→ SOURCE MATERIAL:
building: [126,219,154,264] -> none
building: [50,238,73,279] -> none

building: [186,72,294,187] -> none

==

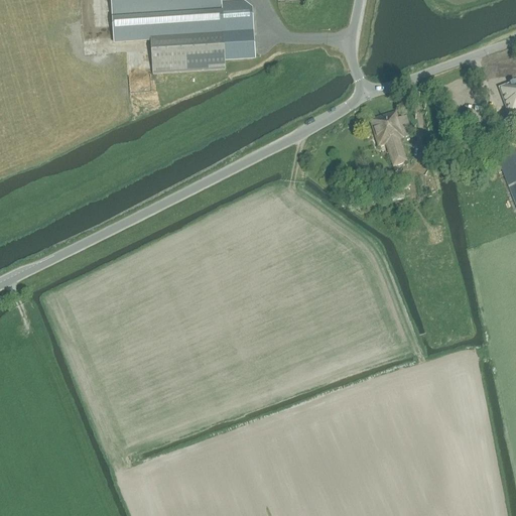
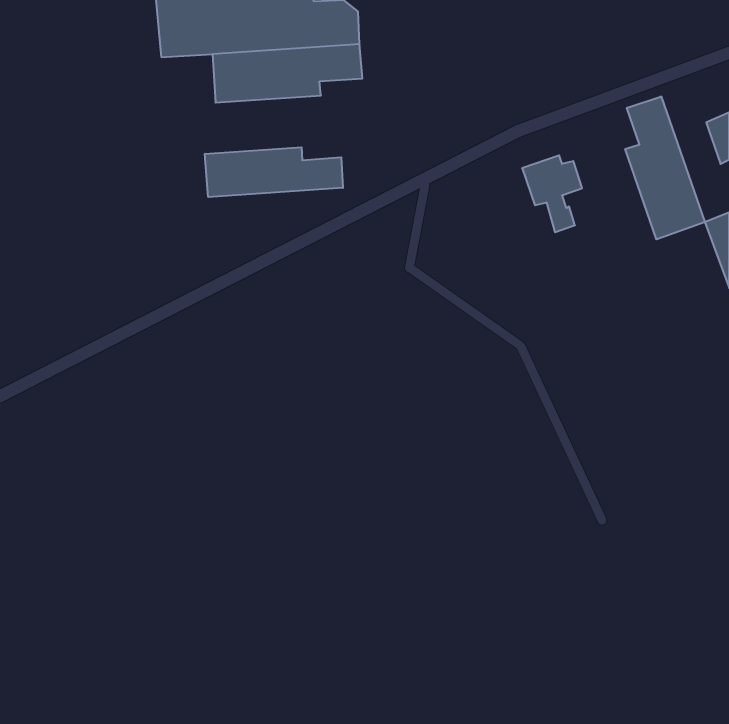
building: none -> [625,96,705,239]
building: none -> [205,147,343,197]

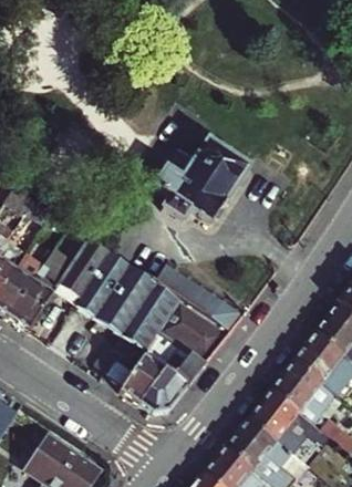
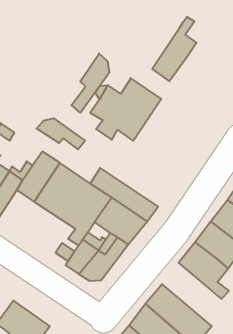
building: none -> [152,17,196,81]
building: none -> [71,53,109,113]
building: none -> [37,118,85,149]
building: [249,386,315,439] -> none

→ TASK STATEMENT: Could you return exactly the lines above from the line with "building: [126,219,154,264] -> none" to the line with "building: [186,72,294,187] -> none", both included, and nothing else?

→ EXPECTED ANSWER:
building: [126,219,154,264] -> none
building: [50,238,73,279] -> none

building: [186,72,294,187] -> none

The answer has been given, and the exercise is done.